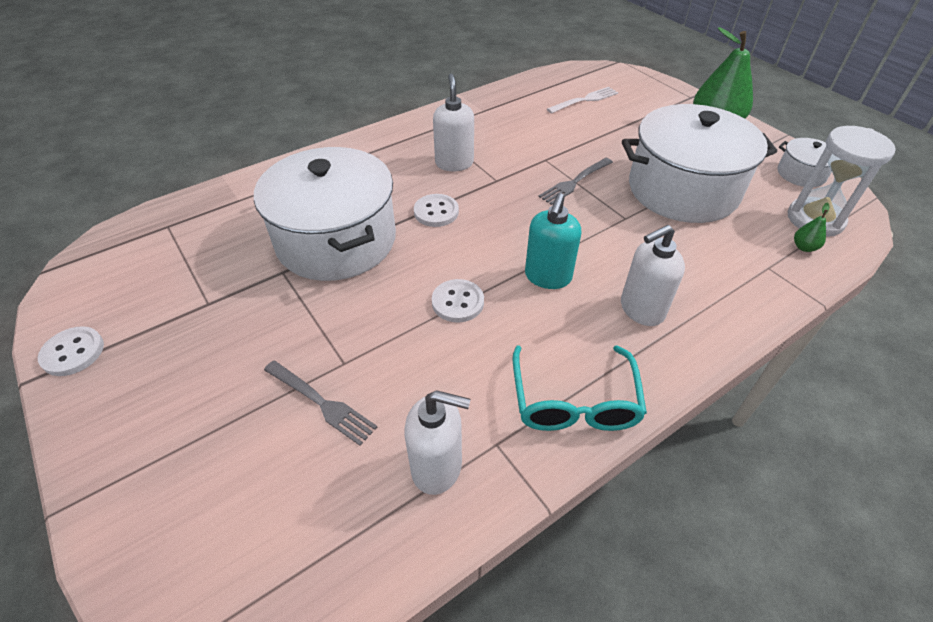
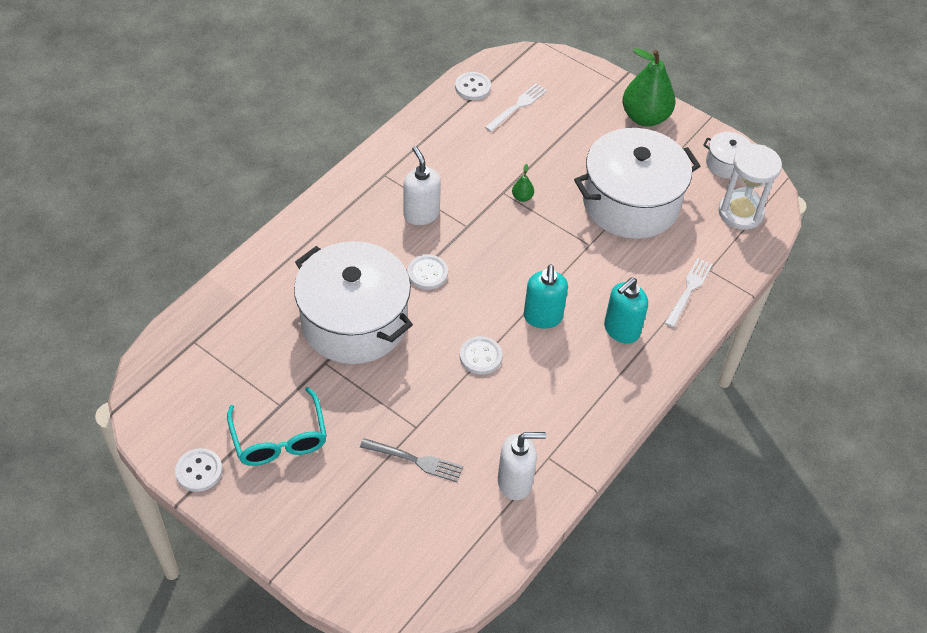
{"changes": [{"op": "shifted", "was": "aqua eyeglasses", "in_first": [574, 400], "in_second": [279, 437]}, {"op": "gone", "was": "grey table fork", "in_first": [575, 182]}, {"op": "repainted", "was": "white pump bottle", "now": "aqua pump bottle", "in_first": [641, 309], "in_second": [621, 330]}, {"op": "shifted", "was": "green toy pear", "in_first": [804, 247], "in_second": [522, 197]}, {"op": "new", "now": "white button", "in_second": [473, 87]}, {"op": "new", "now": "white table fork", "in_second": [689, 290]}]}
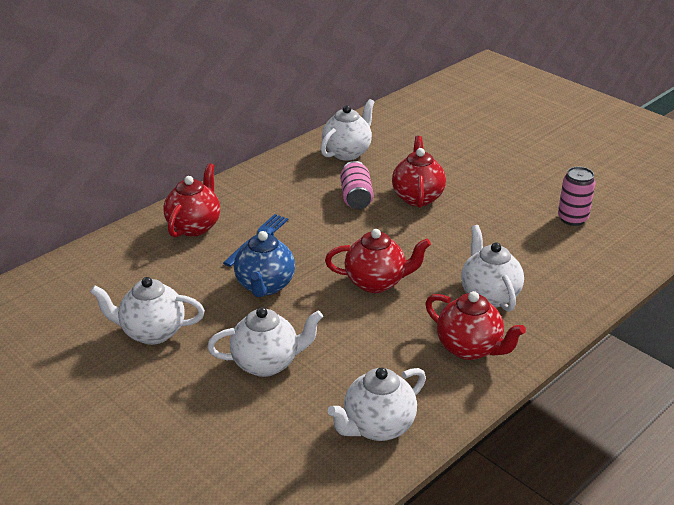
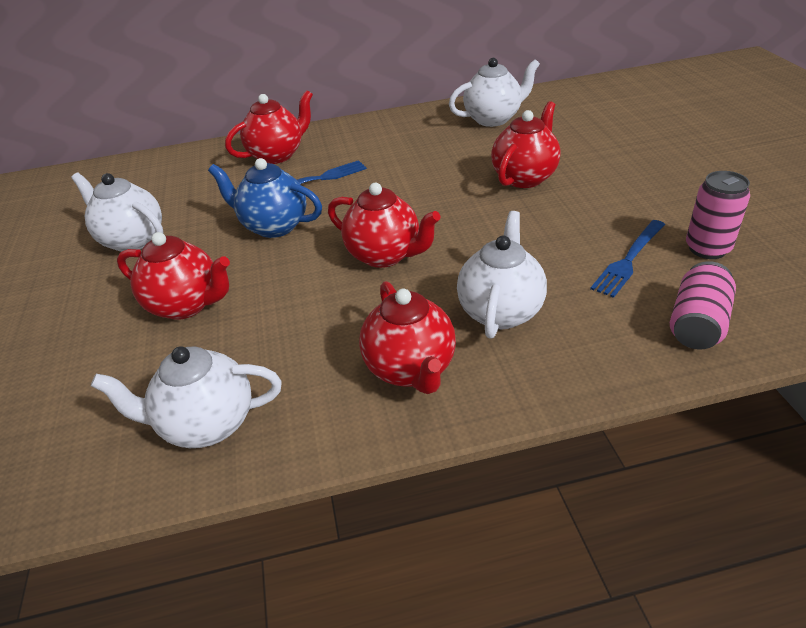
{"changes": [{"op": "repainted", "was": "white tea pot", "now": "crimson tea pot", "in_first": [267, 363], "in_second": [186, 305]}, {"op": "rotated", "was": "blue tea pot", "in_first": [265, 286], "in_second": [274, 226], "clockwise": 75}, {"op": "shifted", "was": "pink tin", "in_first": [356, 197], "in_second": [697, 323]}, {"op": "new", "now": "blue table fork", "in_second": [628, 260]}]}
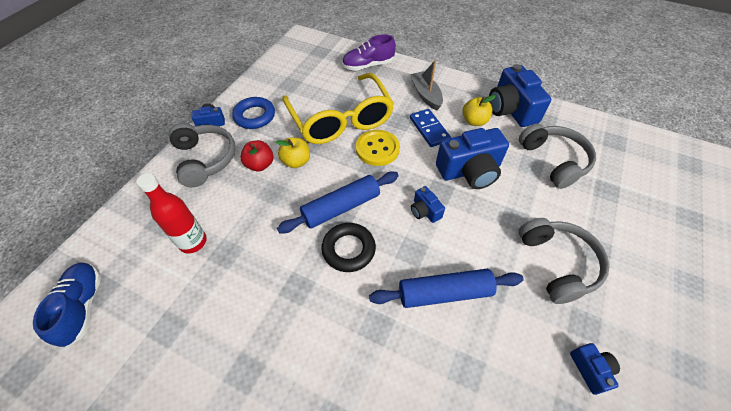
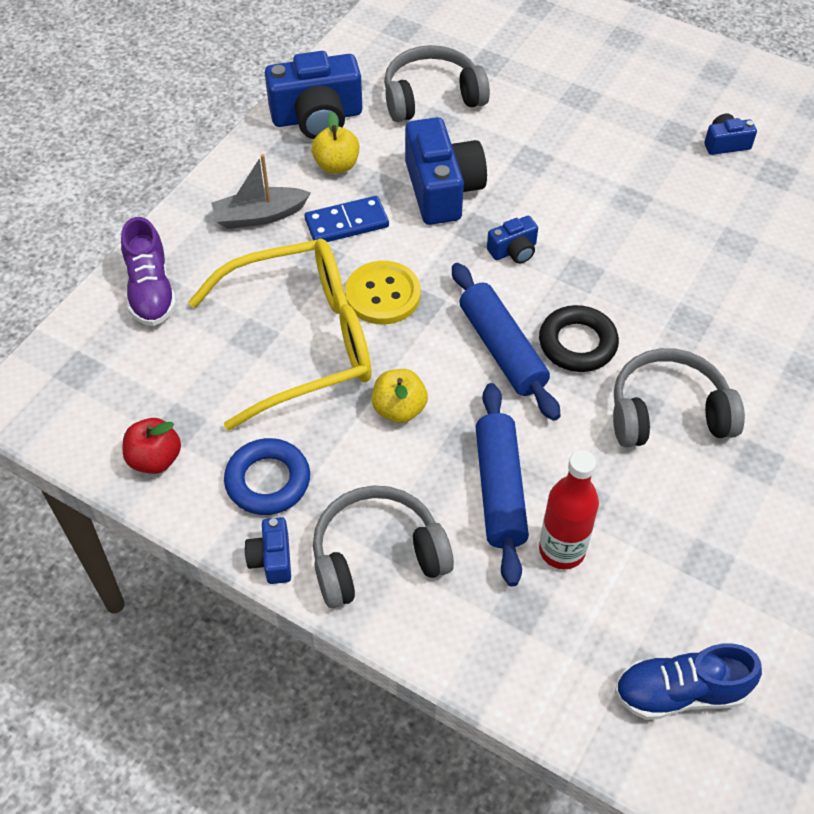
{"changes": [{"op": "shifted", "was": "crimson apple", "in_first": [260, 165], "in_second": [155, 459]}, {"op": "shifted", "was": "blue dough roller", "in_first": [444, 293], "in_second": [499, 489]}, {"op": "shifted", "was": "grey headphones", "in_first": [557, 264], "in_second": [668, 413]}]}
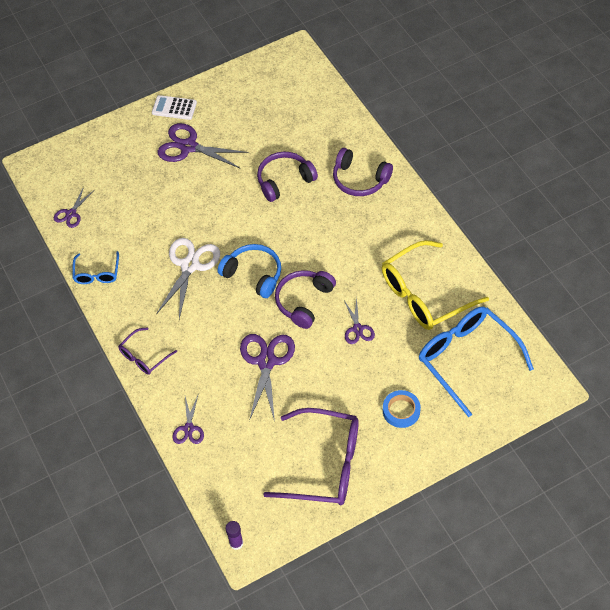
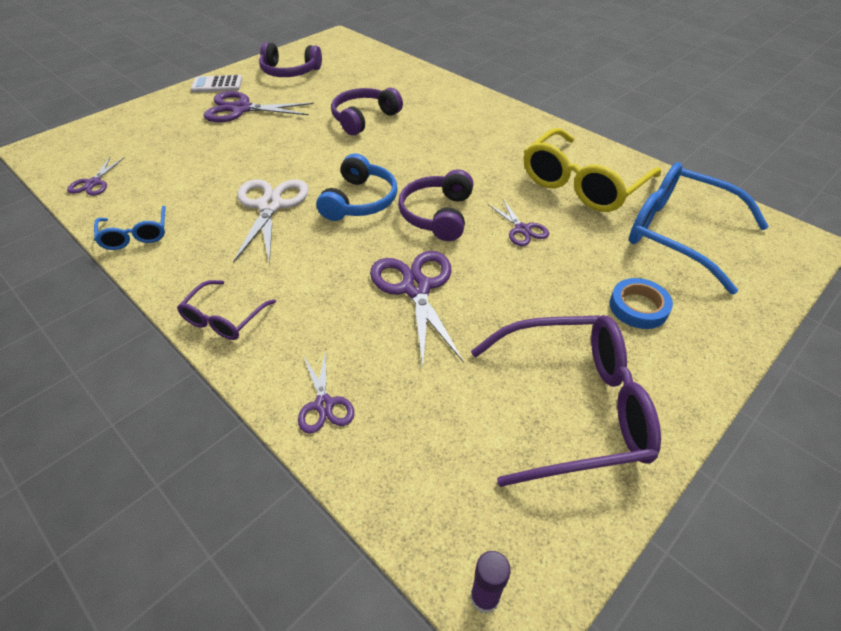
{"changes": [{"op": "rotated", "was": "blue headphones", "in_first": [253, 275], "in_second": [359, 201], "clockwise": 90}, {"op": "shifted", "was": "purple headphones", "in_first": [360, 179], "in_second": [290, 71]}]}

• Problem to solve: Pictures do not belong in the copy. Reproduce the rest of the data exactly.

• Answer:
{"changes": [{"op": "shifted", "was": "aqua eyeglasses", "in_first": [574, 400], "in_second": [279, 437]}, {"op": "gone", "was": "grey table fork", "in_first": [575, 182]}, {"op": "repainted", "was": "white pump bottle", "now": "aqua pump bottle", "in_first": [641, 309], "in_second": [621, 330]}, {"op": "shifted", "was": "green toy pear", "in_first": [804, 247], "in_second": [522, 197]}, {"op": "new", "now": "white button", "in_second": [473, 87]}, {"op": "new", "now": "white table fork", "in_second": [689, 290]}]}
{"changes": [{"op": "repainted", "was": "white tea pot", "now": "crimson tea pot", "in_first": [267, 363], "in_second": [186, 305]}, {"op": "rotated", "was": "blue tea pot", "in_first": [265, 286], "in_second": [274, 226], "clockwise": 75}, {"op": "shifted", "was": "pink tin", "in_first": [356, 197], "in_second": [697, 323]}, {"op": "new", "now": "blue table fork", "in_second": [628, 260]}]}
{"changes": [{"op": "shifted", "was": "crimson apple", "in_first": [260, 165], "in_second": [155, 459]}, {"op": "shifted", "was": "blue dough roller", "in_first": [444, 293], "in_second": [499, 489]}, {"op": "shifted", "was": "grey headphones", "in_first": [557, 264], "in_second": [668, 413]}]}
{"changes": [{"op": "rotated", "was": "blue headphones", "in_first": [253, 275], "in_second": [359, 201], "clockwise": 90}, {"op": "shifted", "was": "purple headphones", "in_first": [360, 179], "in_second": [290, 71]}]}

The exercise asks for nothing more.